* _WHAT YOU WILL DO_: An exact reproduction is needed of every line from the beginning of the data down to and including the line that contains "(303, 364) = (418, 263): turquoise", minus the pictures.

BEGIN RECORDED DATA

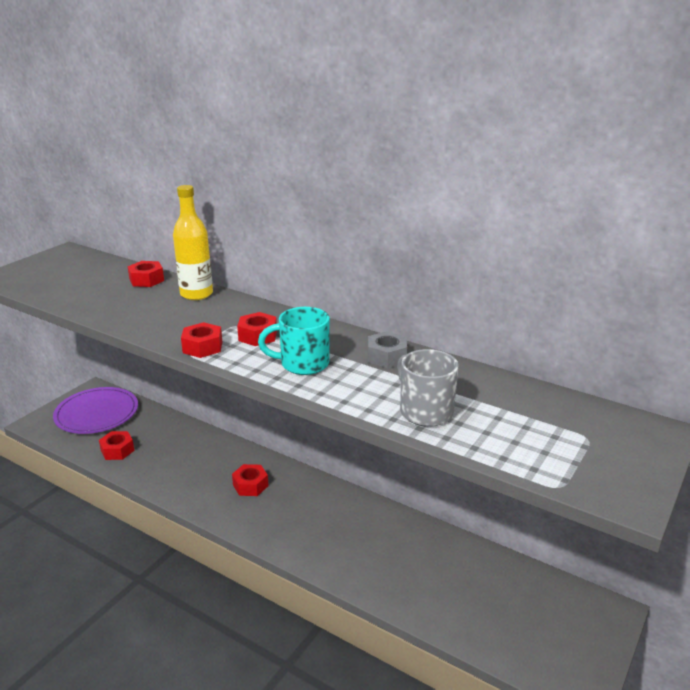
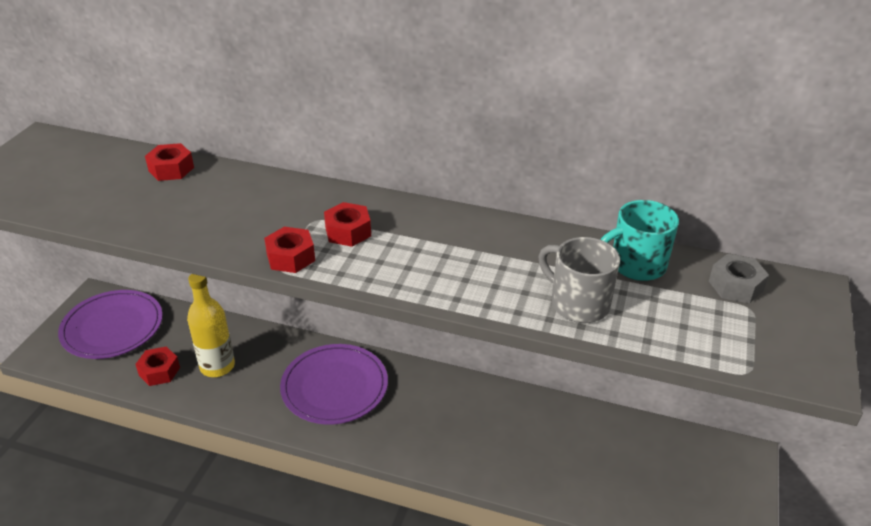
camera: 15 degrees left, 10 degrees up
(196, 294) = (245, 182): yellow bottle -> yellow bottle (217, 366)
(250, 485) = (334, 387): red nut -> purple plate
(303, 364) = (418, 263): turquoise mug -> turquoise mug (635, 265)
(386, 357) = (505, 238): grey nut -> grey nut (735, 286)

END RECORDED DATA

* _RESPONSE_:
camera: 15 degrees left, 10 degrees up
(196, 294) = (245, 182): yellow bottle -> yellow bottle (217, 366)
(250, 485) = (334, 387): red nut -> purple plate
(303, 364) = (418, 263): turquoise mug -> turquoise mug (635, 265)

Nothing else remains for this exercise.